Exercise
From the entries below, output the line with "red apple: 8 -> 5" and each following line up to and including the line with "blue hammer: 4 -> 3", exactly as written.

[Stored items from a collection]
......

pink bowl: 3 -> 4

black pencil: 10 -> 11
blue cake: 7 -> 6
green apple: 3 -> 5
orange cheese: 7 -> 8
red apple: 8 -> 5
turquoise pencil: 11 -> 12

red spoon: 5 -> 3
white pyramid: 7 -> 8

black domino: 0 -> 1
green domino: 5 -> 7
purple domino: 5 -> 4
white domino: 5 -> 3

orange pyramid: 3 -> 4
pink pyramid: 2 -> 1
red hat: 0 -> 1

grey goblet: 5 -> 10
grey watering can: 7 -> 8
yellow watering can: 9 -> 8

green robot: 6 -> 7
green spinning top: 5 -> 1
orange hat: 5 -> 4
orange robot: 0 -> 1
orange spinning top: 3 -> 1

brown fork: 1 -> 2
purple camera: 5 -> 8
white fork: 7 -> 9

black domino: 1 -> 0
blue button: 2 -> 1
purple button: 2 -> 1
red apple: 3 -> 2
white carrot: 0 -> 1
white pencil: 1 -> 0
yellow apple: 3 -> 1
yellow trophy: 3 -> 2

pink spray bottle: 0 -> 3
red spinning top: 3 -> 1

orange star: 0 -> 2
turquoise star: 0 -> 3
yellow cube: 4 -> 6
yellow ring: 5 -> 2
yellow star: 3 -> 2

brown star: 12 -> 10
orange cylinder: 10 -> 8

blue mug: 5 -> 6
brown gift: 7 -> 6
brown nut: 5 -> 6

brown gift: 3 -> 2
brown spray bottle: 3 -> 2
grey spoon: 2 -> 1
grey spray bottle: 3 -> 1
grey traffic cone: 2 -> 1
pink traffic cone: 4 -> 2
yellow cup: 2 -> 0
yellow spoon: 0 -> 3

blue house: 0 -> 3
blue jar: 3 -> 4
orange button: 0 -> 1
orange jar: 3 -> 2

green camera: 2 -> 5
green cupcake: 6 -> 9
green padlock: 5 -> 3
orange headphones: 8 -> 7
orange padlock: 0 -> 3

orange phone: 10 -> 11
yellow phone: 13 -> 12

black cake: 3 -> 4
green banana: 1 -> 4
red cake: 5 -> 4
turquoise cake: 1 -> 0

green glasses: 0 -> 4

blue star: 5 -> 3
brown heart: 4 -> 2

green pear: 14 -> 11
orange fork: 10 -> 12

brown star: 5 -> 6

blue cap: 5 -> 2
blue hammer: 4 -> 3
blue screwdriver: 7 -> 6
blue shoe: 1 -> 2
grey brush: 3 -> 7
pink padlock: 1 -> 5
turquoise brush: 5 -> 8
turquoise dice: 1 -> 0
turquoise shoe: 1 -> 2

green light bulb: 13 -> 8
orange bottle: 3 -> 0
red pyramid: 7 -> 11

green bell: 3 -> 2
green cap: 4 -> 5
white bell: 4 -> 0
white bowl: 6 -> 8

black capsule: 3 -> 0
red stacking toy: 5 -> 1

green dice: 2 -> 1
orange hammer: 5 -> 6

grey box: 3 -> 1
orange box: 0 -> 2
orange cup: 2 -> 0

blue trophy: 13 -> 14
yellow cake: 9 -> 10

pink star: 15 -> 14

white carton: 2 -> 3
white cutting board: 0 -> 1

......

Exercise answer
red apple: 8 -> 5
turquoise pencil: 11 -> 12

red spoon: 5 -> 3
white pyramid: 7 -> 8

black domino: 0 -> 1
green domino: 5 -> 7
purple domino: 5 -> 4
white domino: 5 -> 3

orange pyramid: 3 -> 4
pink pyramid: 2 -> 1
red hat: 0 -> 1

grey goblet: 5 -> 10
grey watering can: 7 -> 8
yellow watering can: 9 -> 8

green robot: 6 -> 7
green spinning top: 5 -> 1
orange hat: 5 -> 4
orange robot: 0 -> 1
orange spinning top: 3 -> 1

brown fork: 1 -> 2
purple camera: 5 -> 8
white fork: 7 -> 9

black domino: 1 -> 0
blue button: 2 -> 1
purple button: 2 -> 1
red apple: 3 -> 2
white carrot: 0 -> 1
white pencil: 1 -> 0
yellow apple: 3 -> 1
yellow trophy: 3 -> 2

pink spray bottle: 0 -> 3
red spinning top: 3 -> 1

orange star: 0 -> 2
turquoise star: 0 -> 3
yellow cube: 4 -> 6
yellow ring: 5 -> 2
yellow star: 3 -> 2

brown star: 12 -> 10
orange cylinder: 10 -> 8

blue mug: 5 -> 6
brown gift: 7 -> 6
brown nut: 5 -> 6

brown gift: 3 -> 2
brown spray bottle: 3 -> 2
grey spoon: 2 -> 1
grey spray bottle: 3 -> 1
grey traffic cone: 2 -> 1
pink traffic cone: 4 -> 2
yellow cup: 2 -> 0
yellow spoon: 0 -> 3

blue house: 0 -> 3
blue jar: 3 -> 4
orange button: 0 -> 1
orange jar: 3 -> 2

green camera: 2 -> 5
green cupcake: 6 -> 9
green padlock: 5 -> 3
orange headphones: 8 -> 7
orange padlock: 0 -> 3

orange phone: 10 -> 11
yellow phone: 13 -> 12

black cake: 3 -> 4
green banana: 1 -> 4
red cake: 5 -> 4
turquoise cake: 1 -> 0

green glasses: 0 -> 4

blue star: 5 -> 3
brown heart: 4 -> 2

green pear: 14 -> 11
orange fork: 10 -> 12

brown star: 5 -> 6

blue cap: 5 -> 2
blue hammer: 4 -> 3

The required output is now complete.